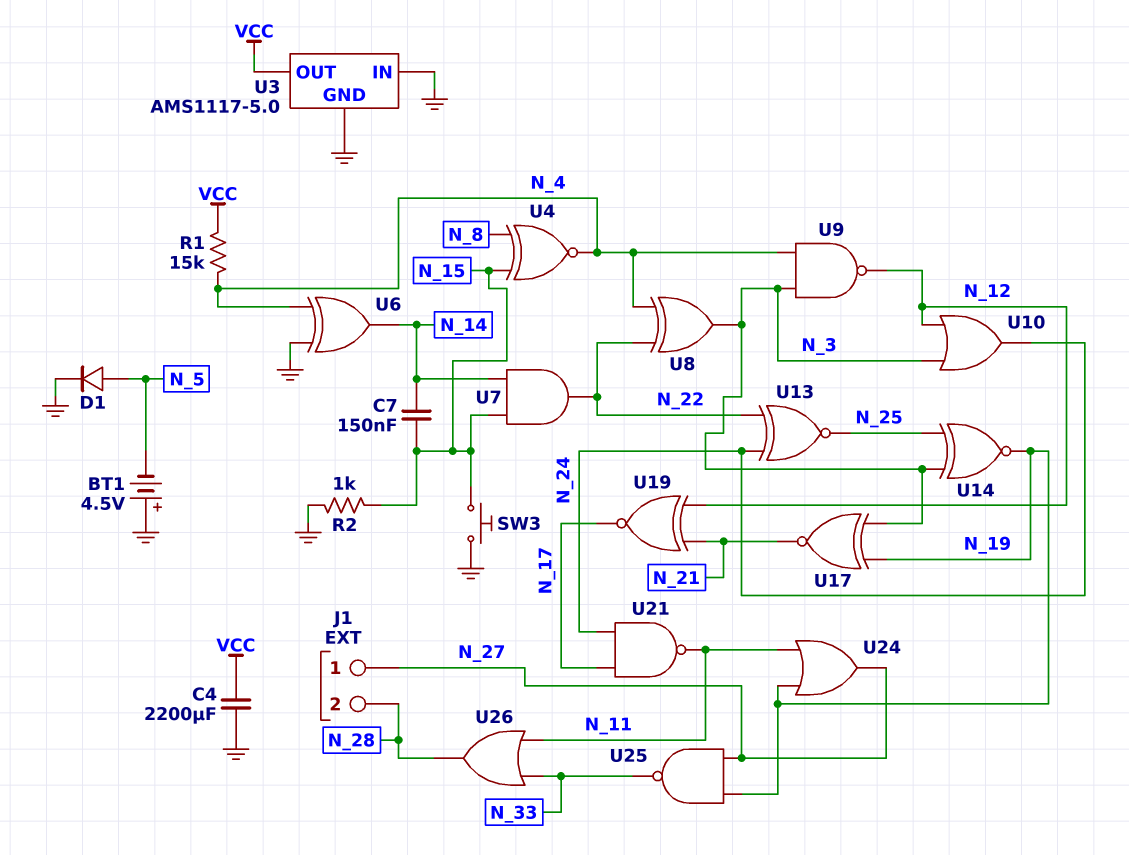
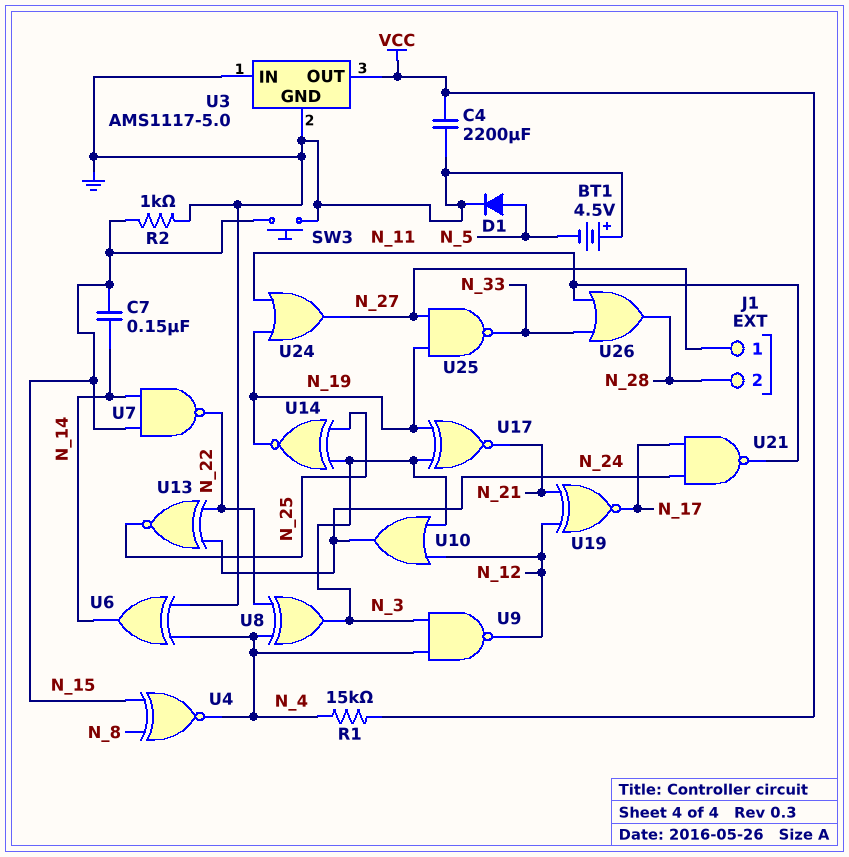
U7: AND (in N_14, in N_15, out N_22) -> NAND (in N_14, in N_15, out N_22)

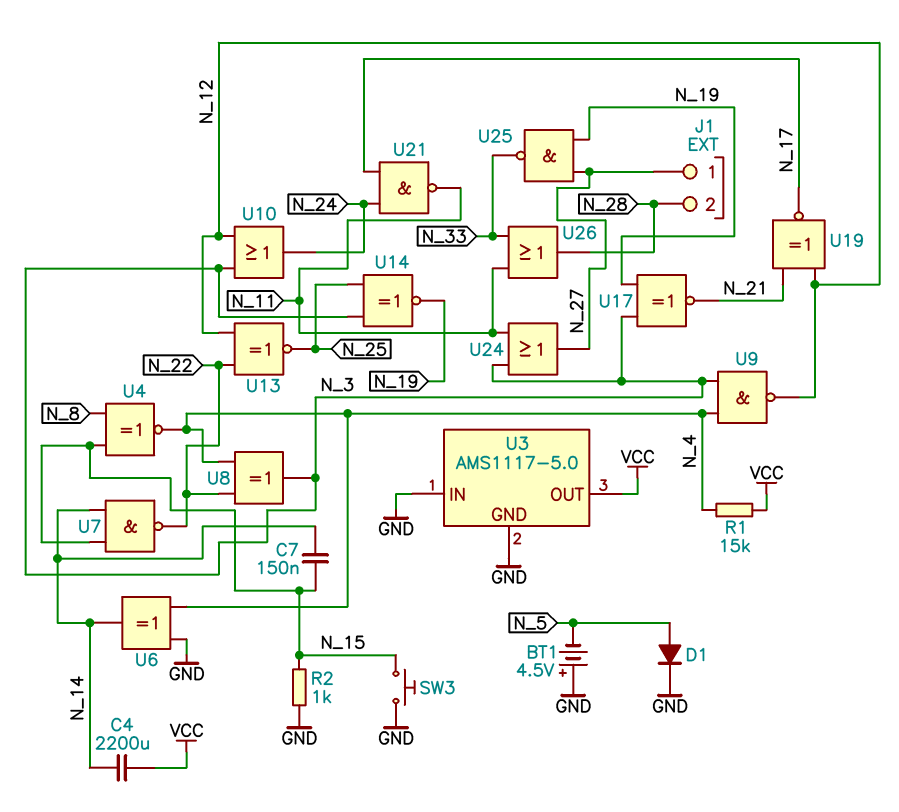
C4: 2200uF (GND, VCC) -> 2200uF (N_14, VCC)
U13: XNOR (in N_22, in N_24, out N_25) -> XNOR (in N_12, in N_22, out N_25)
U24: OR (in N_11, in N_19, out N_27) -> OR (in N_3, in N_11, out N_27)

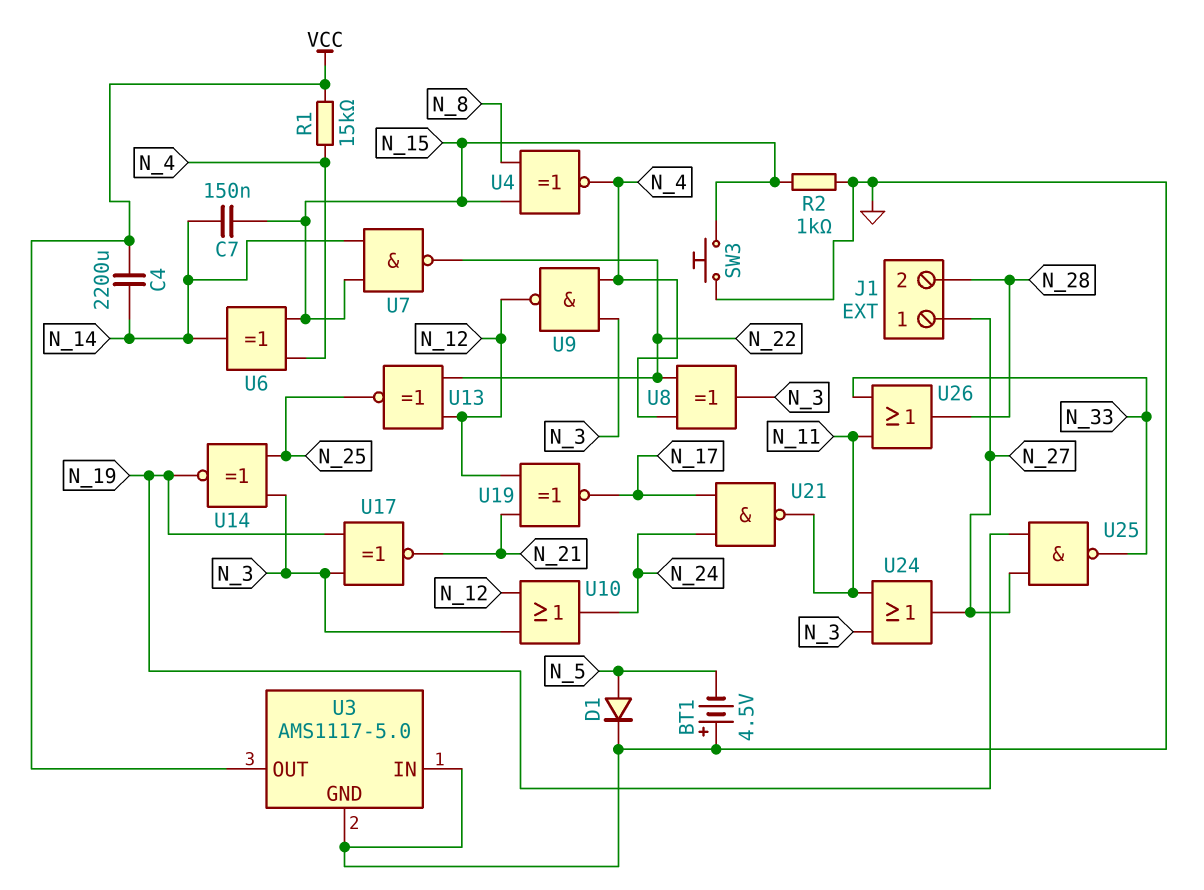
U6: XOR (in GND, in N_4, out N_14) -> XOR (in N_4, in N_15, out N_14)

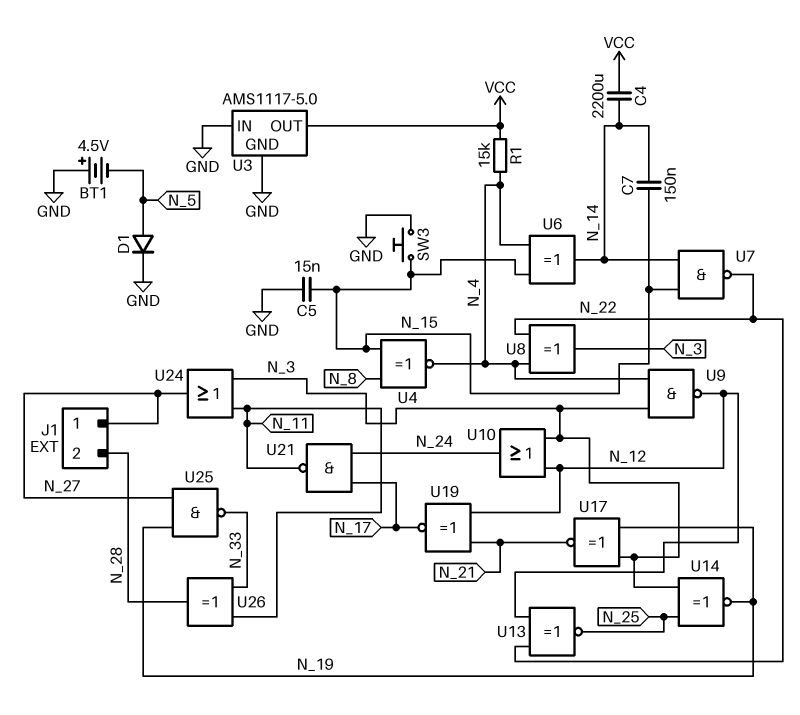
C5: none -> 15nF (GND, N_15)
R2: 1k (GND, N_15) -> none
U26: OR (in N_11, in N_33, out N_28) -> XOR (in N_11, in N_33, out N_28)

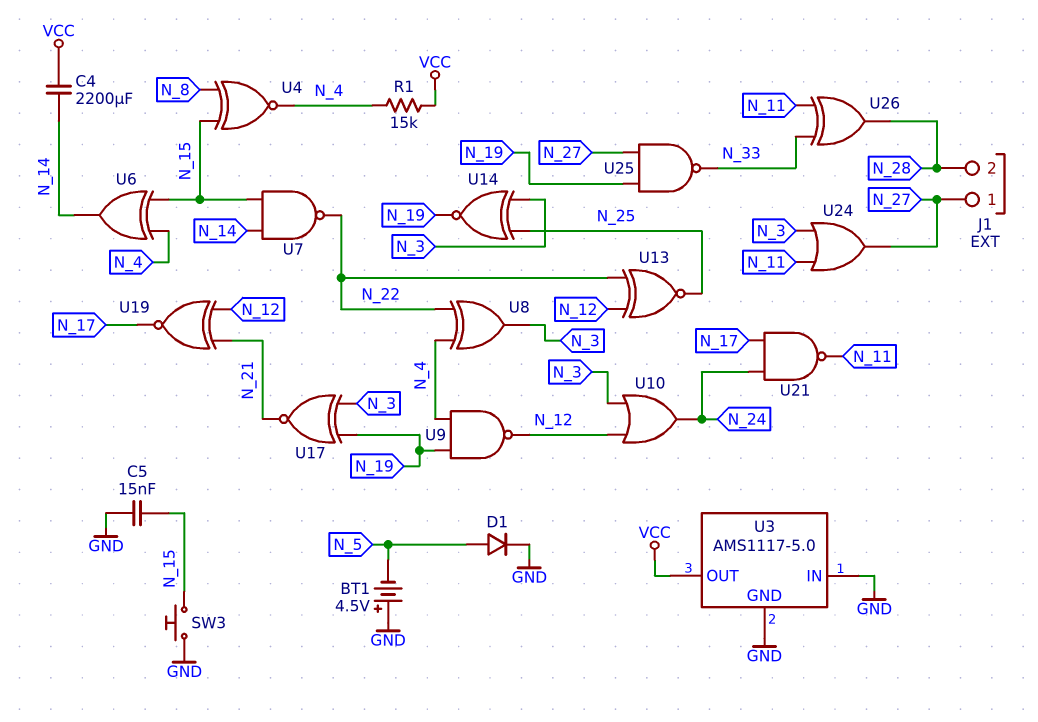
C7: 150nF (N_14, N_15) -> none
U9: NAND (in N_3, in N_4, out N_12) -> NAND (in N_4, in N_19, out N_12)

▬▬▬

■ What you should do ■
Return every line from the entries above that includes the word "NAND".

■ Response to the exercise ■
U7: AND (in N_14, in N_15, out N_22) -> NAND (in N_14, in N_15, out N_22)
U9: NAND (in N_3, in N_4, out N_12) -> NAND (in N_4, in N_19, out N_12)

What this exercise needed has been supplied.